[Records from a data collection]
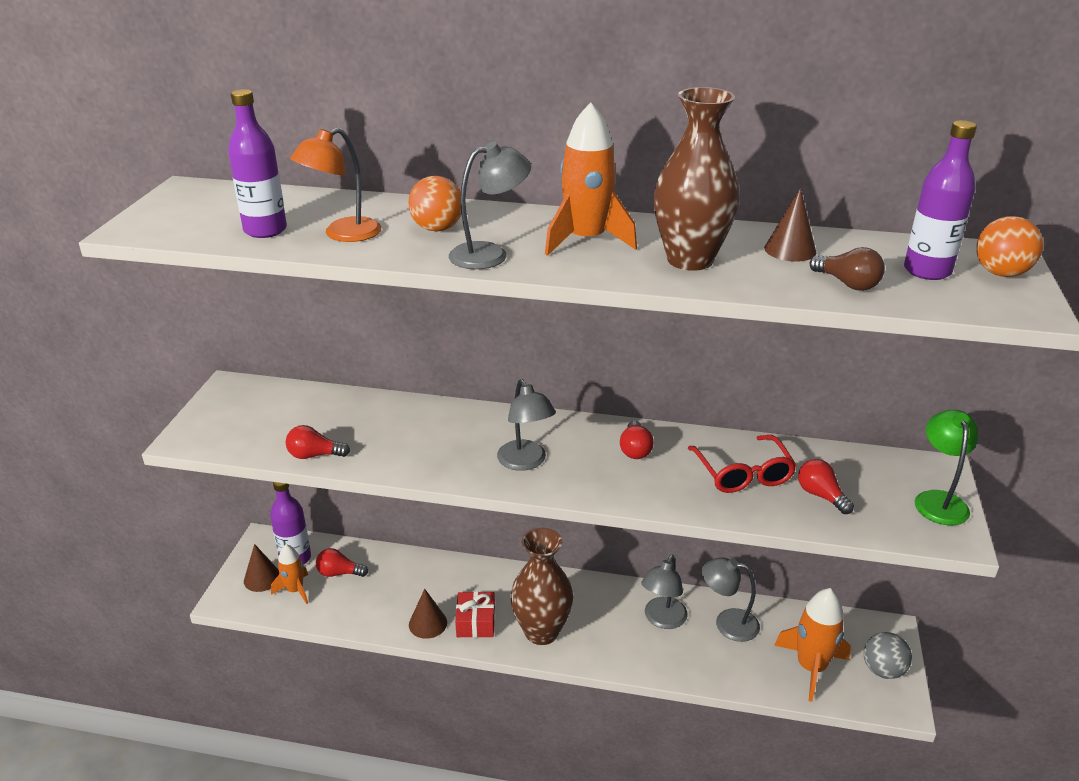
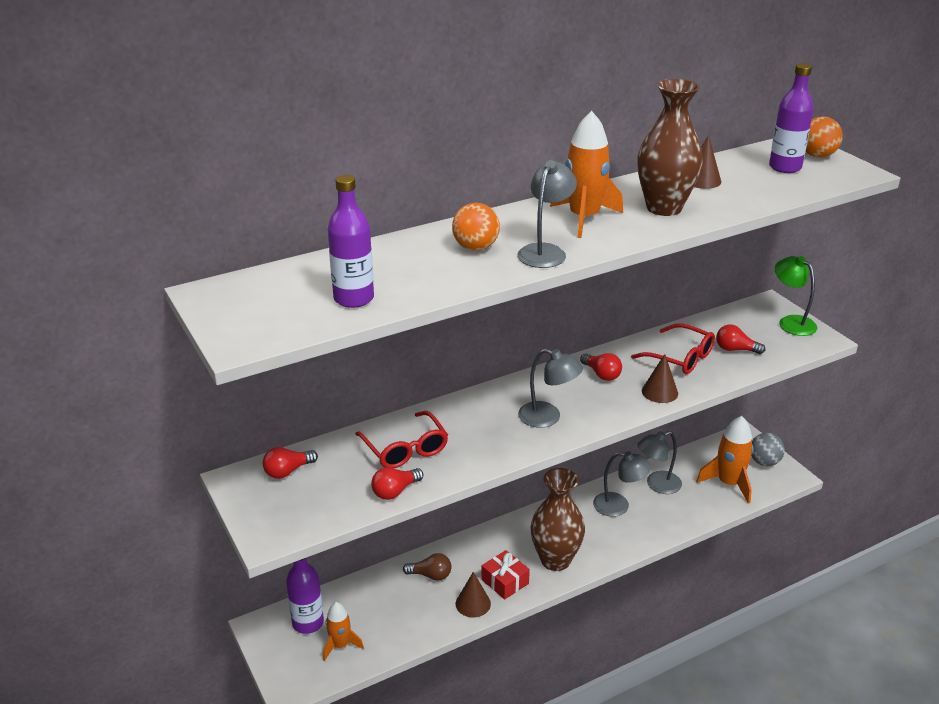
camera: 40 degrees left, 0 degrees up
(262, 578) = (300, 654): brown cone -> brown cone (660, 392)
(339, 573) = (359, 611): red light bulb -> red light bulb (287, 471)
(342, 234) = (419, 278): orange lamp -> none
(372, 426) = (405, 449): none -> red glasses
(662, 620) = (619, 506): grey lamp -> grey lamp turned 60 degrees counterclockwise
(847, 284) = (763, 190): brown light bulb -> brown light bulb (431, 575)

Try it ▸
Read through the entries above and copy each line that has the string "bulb" in it.

Written response ▸
(339, 573) = (359, 611): red light bulb -> red light bulb (287, 471)
(847, 284) = (763, 190): brown light bulb -> brown light bulb (431, 575)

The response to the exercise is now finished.